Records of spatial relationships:
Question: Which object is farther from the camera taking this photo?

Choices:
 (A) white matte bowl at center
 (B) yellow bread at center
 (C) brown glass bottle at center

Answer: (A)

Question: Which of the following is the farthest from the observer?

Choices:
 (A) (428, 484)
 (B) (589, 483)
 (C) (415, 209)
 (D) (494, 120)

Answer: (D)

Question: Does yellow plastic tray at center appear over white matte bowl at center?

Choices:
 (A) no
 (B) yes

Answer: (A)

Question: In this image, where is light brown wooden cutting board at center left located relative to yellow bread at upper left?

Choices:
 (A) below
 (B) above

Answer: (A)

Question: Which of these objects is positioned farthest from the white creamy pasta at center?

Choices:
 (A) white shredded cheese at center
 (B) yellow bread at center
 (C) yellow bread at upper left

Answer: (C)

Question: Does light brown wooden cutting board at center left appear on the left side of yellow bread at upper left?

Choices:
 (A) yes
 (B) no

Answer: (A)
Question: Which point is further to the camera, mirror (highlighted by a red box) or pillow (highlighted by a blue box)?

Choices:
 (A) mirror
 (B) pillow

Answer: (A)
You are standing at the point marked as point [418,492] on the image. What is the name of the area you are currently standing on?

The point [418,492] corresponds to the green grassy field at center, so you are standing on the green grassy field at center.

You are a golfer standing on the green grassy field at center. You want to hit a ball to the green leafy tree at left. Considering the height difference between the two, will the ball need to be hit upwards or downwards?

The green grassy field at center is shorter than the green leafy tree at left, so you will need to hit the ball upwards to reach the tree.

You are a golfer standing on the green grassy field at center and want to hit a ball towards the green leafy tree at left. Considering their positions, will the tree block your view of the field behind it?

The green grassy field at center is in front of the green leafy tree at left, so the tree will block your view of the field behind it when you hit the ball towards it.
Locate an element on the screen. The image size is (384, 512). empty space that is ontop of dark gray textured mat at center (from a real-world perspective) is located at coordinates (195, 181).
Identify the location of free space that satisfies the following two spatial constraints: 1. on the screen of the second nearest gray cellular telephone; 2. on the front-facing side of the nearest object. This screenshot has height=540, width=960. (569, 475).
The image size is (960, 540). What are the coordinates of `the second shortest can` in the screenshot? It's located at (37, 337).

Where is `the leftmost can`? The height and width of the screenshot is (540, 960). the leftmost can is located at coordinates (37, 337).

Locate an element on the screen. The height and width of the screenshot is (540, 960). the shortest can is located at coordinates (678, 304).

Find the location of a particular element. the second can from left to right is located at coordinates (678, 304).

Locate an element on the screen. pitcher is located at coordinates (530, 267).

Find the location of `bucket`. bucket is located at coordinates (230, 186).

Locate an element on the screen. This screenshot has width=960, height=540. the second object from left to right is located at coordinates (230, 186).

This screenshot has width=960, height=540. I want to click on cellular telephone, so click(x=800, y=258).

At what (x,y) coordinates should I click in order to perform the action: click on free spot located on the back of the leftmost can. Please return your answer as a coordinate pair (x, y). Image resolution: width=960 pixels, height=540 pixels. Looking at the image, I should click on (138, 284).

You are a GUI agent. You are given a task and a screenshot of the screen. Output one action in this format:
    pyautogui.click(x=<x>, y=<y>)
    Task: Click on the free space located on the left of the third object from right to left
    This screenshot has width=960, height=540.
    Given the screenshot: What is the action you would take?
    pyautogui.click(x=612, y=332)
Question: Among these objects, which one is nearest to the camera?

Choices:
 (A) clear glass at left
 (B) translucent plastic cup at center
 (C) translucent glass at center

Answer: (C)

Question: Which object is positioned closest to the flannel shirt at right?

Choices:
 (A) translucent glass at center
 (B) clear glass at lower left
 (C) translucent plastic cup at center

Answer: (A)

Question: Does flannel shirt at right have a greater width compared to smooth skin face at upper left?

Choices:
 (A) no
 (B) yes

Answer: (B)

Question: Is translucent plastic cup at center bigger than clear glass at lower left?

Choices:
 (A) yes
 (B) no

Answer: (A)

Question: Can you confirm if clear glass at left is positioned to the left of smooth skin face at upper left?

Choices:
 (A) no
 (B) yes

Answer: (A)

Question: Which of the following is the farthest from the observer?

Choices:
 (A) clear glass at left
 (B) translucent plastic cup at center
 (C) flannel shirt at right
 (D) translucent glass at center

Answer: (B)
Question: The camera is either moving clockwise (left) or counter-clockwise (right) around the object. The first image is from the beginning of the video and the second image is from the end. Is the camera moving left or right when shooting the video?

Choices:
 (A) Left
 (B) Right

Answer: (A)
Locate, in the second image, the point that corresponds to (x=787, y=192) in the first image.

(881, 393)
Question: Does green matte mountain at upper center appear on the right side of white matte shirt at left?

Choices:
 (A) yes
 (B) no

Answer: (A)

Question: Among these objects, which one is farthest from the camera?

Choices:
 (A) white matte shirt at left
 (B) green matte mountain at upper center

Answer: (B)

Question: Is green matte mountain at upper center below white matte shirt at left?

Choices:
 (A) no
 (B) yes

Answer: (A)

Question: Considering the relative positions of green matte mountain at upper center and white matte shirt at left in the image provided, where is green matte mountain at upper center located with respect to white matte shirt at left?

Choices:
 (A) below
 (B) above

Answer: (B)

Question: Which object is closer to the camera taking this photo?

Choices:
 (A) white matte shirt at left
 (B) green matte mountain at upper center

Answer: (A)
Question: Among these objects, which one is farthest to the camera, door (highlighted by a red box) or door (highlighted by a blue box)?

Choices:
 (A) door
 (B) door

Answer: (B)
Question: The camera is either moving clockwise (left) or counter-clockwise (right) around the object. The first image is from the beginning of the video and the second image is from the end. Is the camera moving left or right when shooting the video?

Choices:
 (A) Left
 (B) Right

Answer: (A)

GIVEN PROBLEM:
Present every line of all the items above as a single numbered list, leaving out the blank lines.

SOLUTION TO THE EXERCISE:
1. Question: Which object is farther from the camera taking this photo?
2. Choices:
3.  (A) white matte bowl at center
4.  (B) yellow bread at center
5.  (C) brown glass bottle at center
6. Answer: (A)
7. Question: Which of the following is the farthest from the observer?
8. Choices:
9.  (A) (428, 484)
10.  (B) (589, 483)
11.  (C) (415, 209)
12.  (D) (494, 120)
13. Answer: (D)
14. Question: Does yellow plastic tray at center appear over white matte bowl at center?
15. Choices:
16.  (A) no
17.  (B) yes
18. Answer: (A)
19. Question: In this image, where is light brown wooden cutting board at center left located relative to yellow bread at upper left?
20. Choices:
21.  (A) below
22.  (B) above
23. Answer: (A)
24. Question: Which of these objects is positioned farthest from the white creamy pasta at center?
25. Choices:
26.  (A) white shredded cheese at center
27.  (B) yellow bread at center
28.  (C) yellow bread at upper left
29. Answer: (C)
30. Question: Does light brown wooden cutting board at center left appear on the left side of yellow bread at upper left?
31. Choices:
32.  (A) yes
33.  (B) no
34. Answer: (A)
35. Question: Which point is further to the camera, mirror (highlighted by a red box) or pillow (highlighted by a blue box)?
36. Choices:
37.  (A) mirror
38.  (B) pillow
39. Answer: (A)
40. You are standing at the point marked as point [418,492] on the image. What is the name of the area you are currently standing on?
41. The point [418,492] corresponds to the green grassy field at center, so you are standing on the green grassy field at center.
42. You are a golfer standing on the green grassy field at center. You want to hit a ball to the green leafy tree at left. Considering the height difference between the two, will the ball need to be hit upwards or downwards?
43. The green grassy field at center is shorter than the green leafy tree at left, so you will need to hit the ball upwards to reach the tree.
44. You are a golfer standing on the green grassy field at center and want to hit a ball towards the green leafy tree at left. Considering their positions, will the tree block your view of the field behind it?
45. The green grassy field at center is in front of the green leafy tree at left, so the tree will block your view of the field behind it when you hit the ball towards it.
46. Locate an element on the screen. The image size is (384, 512). empty space that is ontop of dark gray textured mat at center (from a real-world perspective) is located at coordinates (195, 181).
47. Identify the location of free space that satisfies the following two spatial constraints: 1. on the screen of the second nearest gray cellular telephone; 2. on the front-facing side of the nearest object. This screenshot has height=540, width=960. (569, 475).
48. The image size is (960, 540). What are the coordinates of `the second shortest can` in the screenshot? It's located at (37, 337).
49. Where is `the leftmost can`? The height and width of the screenshot is (540, 960). the leftmost can is located at coordinates (37, 337).
50. Locate an element on the screen. The height and width of the screenshot is (540, 960). the shortest can is located at coordinates (678, 304).
51. Find the location of a particular element. the second can from left to right is located at coordinates (678, 304).
52. Locate an element on the screen. pitcher is located at coordinates (530, 267).
53. Find the location of `bucket`. bucket is located at coordinates (230, 186).
54. Locate an element on the screen. This screenshot has width=960, height=540. the second object from left to right is located at coordinates (230, 186).
55. This screenshot has width=960, height=540. I want to click on cellular telephone, so click(x=800, y=258).
56. At what (x,y) coordinates should I click in order to perform the action: click on free spot located on the back of the leftmost can. Please return your answer as a coordinate pair (x, y). Image resolution: width=960 pixels, height=540 pixels. Looking at the image, I should click on (138, 284).
57. You are a GUI agent. You are given a task and a screenshot of the screen. Output one action in this format:
58.     pyautogui.click(x=<x>, y=<y>)
59.     Task: Click on the free space located on the left of the third object from right to left
60.     This screenshot has width=960, height=540.
61.     Given the screenshot: What is the action you would take?
62.     pyautogui.click(x=612, y=332)
63. Question: Among these objects, which one is nearest to the camera?
64. Choices:
65.  (A) clear glass at left
66.  (B) translucent plastic cup at center
67.  (C) translucent glass at center
68. Answer: (C)
69. Question: Which object is positioned closest to the flannel shirt at right?
70. Choices:
71.  (A) translucent glass at center
72.  (B) clear glass at lower left
73.  (C) translucent plastic cup at center
74. Answer: (A)
75. Question: Does flannel shirt at right have a greater width compared to smooth skin face at upper left?
76. Choices:
77.  (A) no
78.  (B) yes
79. Answer: (B)
80. Question: Is translucent plastic cup at center bigger than clear glass at lower left?
81. Choices:
82.  (A) yes
83.  (B) no
84. Answer: (A)
85. Question: Can you confirm if clear glass at left is positioned to the left of smooth skin face at upper left?
86. Choices:
87.  (A) no
88.  (B) yes
89. Answer: (A)
90. Question: Which of the following is the farthest from the observer?
91. Choices:
92.  (A) clear glass at left
93.  (B) translucent plastic cup at center
94.  (C) flannel shirt at right
95.  (D) translucent glass at center
96. Answer: (B)
97. Question: The camera is either moving clockwise (left) or counter-clockwise (right) around the object. The first image is from the beginning of the video and the second image is from the end. Is the camera moving left or right when shooting the video?
98. Choices:
99.  (A) Left
100.  (B) Right
101. Answer: (A)
102. Locate, in the second image, the point that corresponds to (x=787, y=192) in the first image.
103. (881, 393)
104. Question: Does green matte mountain at upper center appear on the right side of white matte shirt at left?
105. Choices:
106.  (A) yes
107.  (B) no
108. Answer: (A)
109. Question: Among these objects, which one is farthest from the camera?
110. Choices:
111.  (A) white matte shirt at left
112.  (B) green matte mountain at upper center
113. Answer: (B)
114. Question: Is green matte mountain at upper center below white matte shirt at left?
115. Choices:
116.  (A) no
117.  (B) yes
118. Answer: (A)
119. Question: Considering the relative positions of green matte mountain at upper center and white matte shirt at left in the image provided, where is green matte mountain at upper center located with respect to white matte shirt at left?
120. Choices:
121.  (A) below
122.  (B) above
123. Answer: (B)
124. Question: Which object is closer to the camera taking this photo?
125. Choices:
126.  (A) white matte shirt at left
127.  (B) green matte mountain at upper center
128. Answer: (A)
129. Question: Among these objects, which one is farthest to the camera, door (highlighted by a red box) or door (highlighted by a blue box)?
130. Choices:
131.  (A) door
132.  (B) door
133. Answer: (B)
134. Question: The camera is either moving clockwise (left) or counter-clockwise (right) around the object. The first image is from the beginning of the video and the second image is from the end. Is the camera moving left or right when shooting the video?
135. Choices:
136.  (A) Left
137.  (B) Right
138. Answer: (A)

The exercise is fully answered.